* **Task goal**: Copying rule for the data below: take the line containing "none -> pink 1x3 slope [295,60,449,228]" and every line after it to the end, exactly, and drop all pictures.

* **Dataset excerpts**:
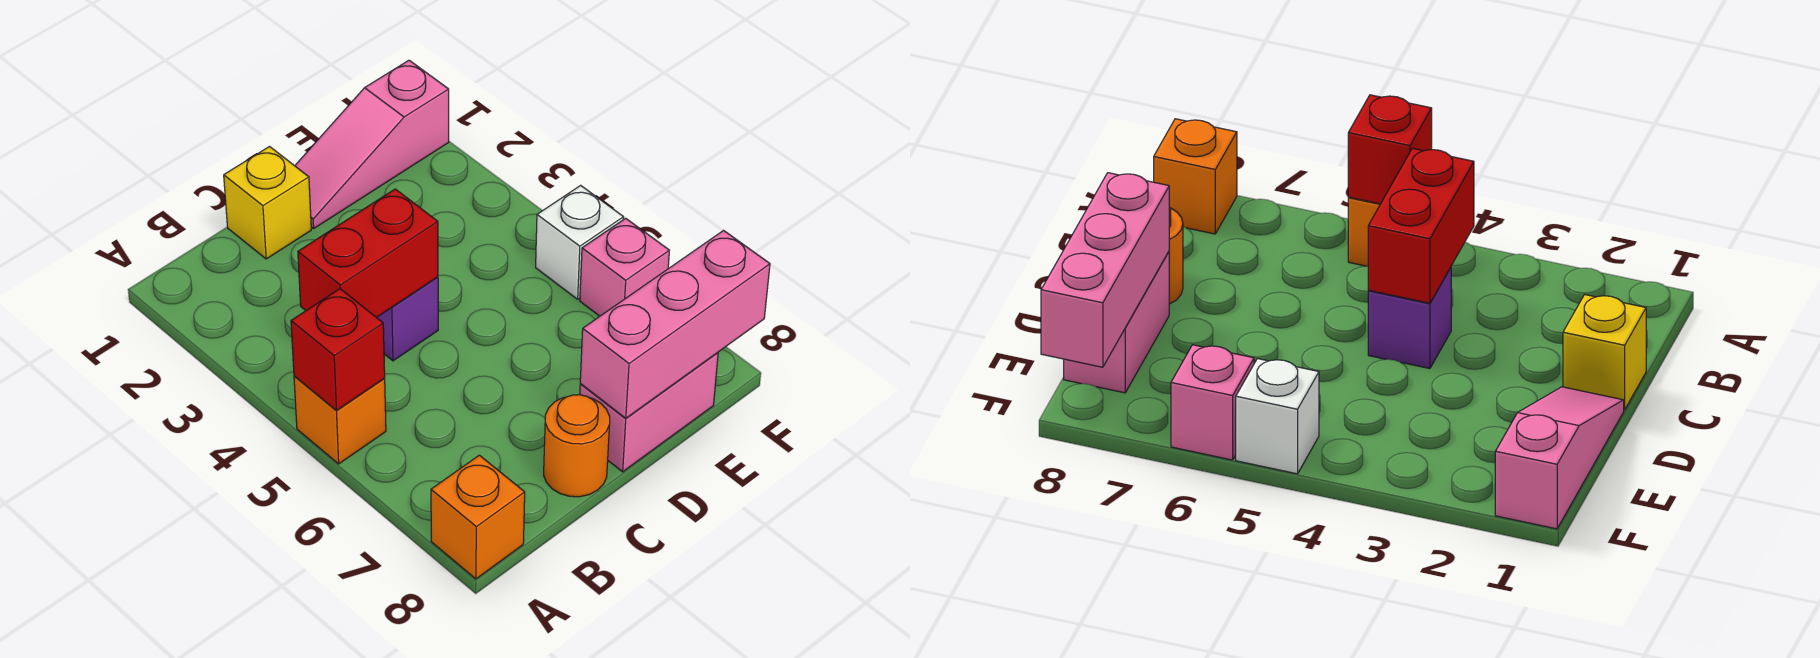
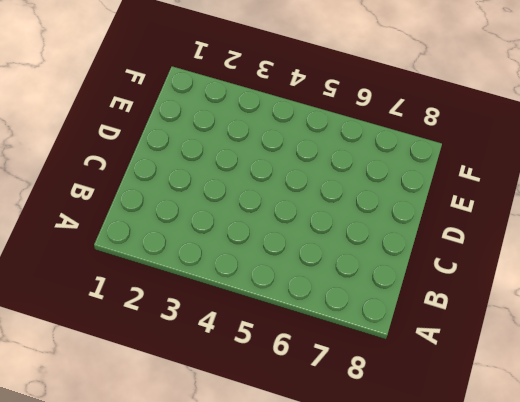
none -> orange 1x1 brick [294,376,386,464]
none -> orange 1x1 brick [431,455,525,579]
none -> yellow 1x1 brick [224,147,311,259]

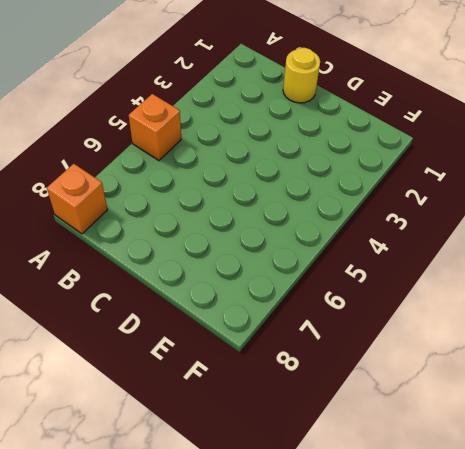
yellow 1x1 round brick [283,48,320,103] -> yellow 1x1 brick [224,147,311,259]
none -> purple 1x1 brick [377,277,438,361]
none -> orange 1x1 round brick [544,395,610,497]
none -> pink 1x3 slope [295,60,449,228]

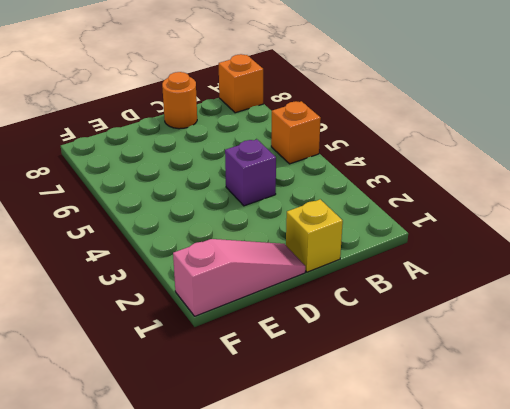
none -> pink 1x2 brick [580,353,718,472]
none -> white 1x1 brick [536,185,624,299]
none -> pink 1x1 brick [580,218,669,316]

* **Task solution**:
none -> pink 1x3 slope [295,60,449,228]

none -> pink 1x2 brick [580,353,718,472]
none -> white 1x1 brick [536,185,624,299]
none -> pink 1x1 brick [580,218,669,316]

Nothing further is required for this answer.